Object state change records
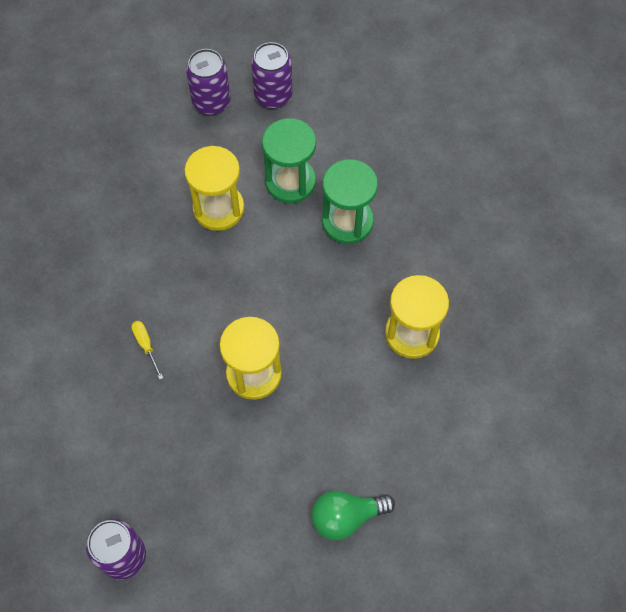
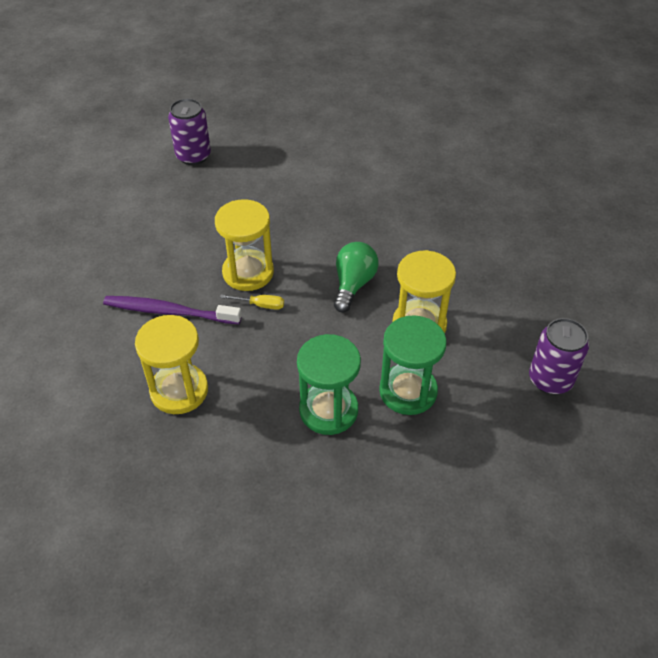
camera: 125 degrees right, 15 degrees down
(146, 345) = (329, 226): yellow screwdriver -> yellow screwdriver (260, 305)
(273, 95) = (526, 435): purple can -> none
(345, 405) = (169, 311): none -> purple toothbrush
(346, 517) = (93, 267): green light bulb -> green light bulb (353, 284)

WHAT IS BEING ASKED |
Report only the number of lines above that contain "purple".

SOLUTION TO THIS EXERCISE |
2